§ **Your task**: Leave out the images; return the rest of the data exactly.
■ ■ ■ ■ ■
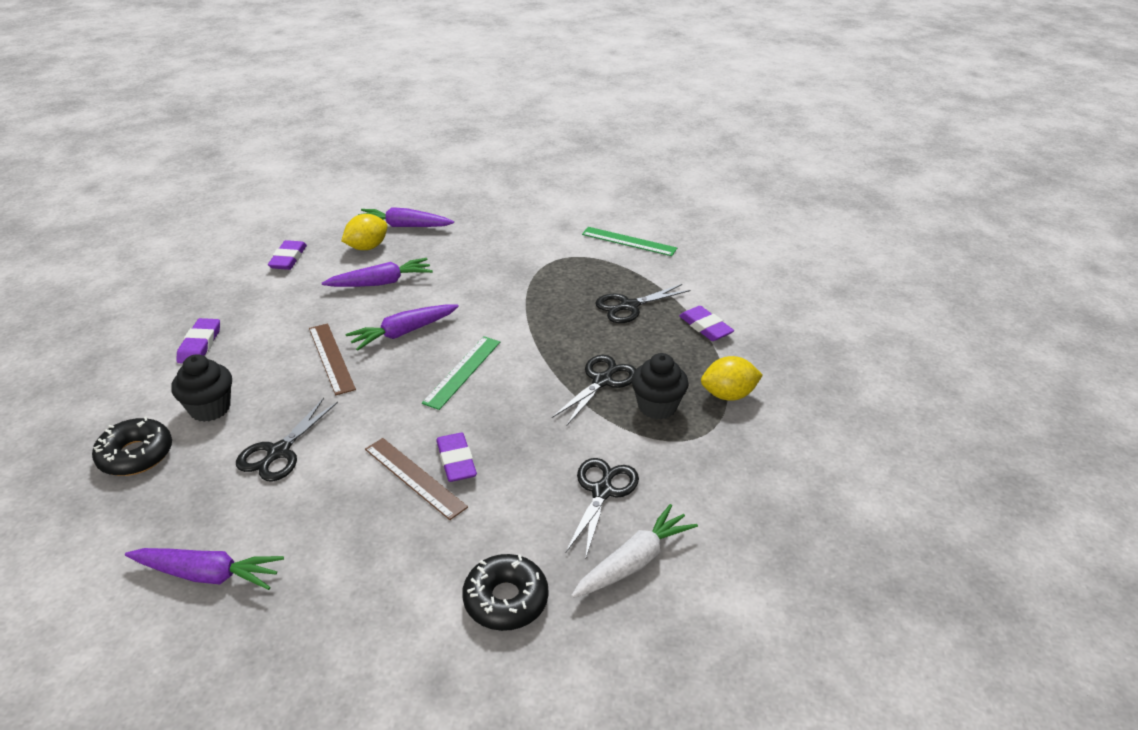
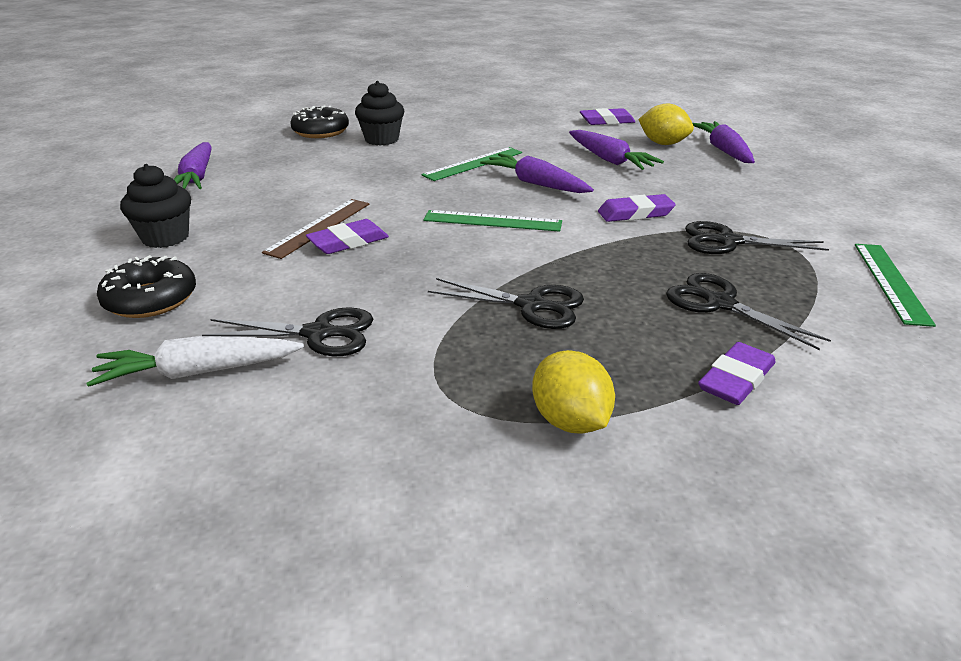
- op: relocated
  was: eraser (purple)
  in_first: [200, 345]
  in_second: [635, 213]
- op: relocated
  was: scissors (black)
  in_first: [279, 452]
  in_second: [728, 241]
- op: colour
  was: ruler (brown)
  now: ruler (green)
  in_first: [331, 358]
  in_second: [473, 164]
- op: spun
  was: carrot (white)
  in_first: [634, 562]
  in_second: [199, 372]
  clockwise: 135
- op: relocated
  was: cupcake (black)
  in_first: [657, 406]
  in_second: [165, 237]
■ ■ ■ ■ ■
§ **Solution to this exercise**:
- op: relocated
  was: eraser (purple)
  in_first: [200, 345]
  in_second: [635, 213]
- op: relocated
  was: scissors (black)
  in_first: [279, 452]
  in_second: [728, 241]
- op: colour
  was: ruler (brown)
  now: ruler (green)
  in_first: [331, 358]
  in_second: [473, 164]
- op: spun
  was: carrot (white)
  in_first: [634, 562]
  in_second: [199, 372]
  clockwise: 135
- op: relocated
  was: cupcake (black)
  in_first: [657, 406]
  in_second: [165, 237]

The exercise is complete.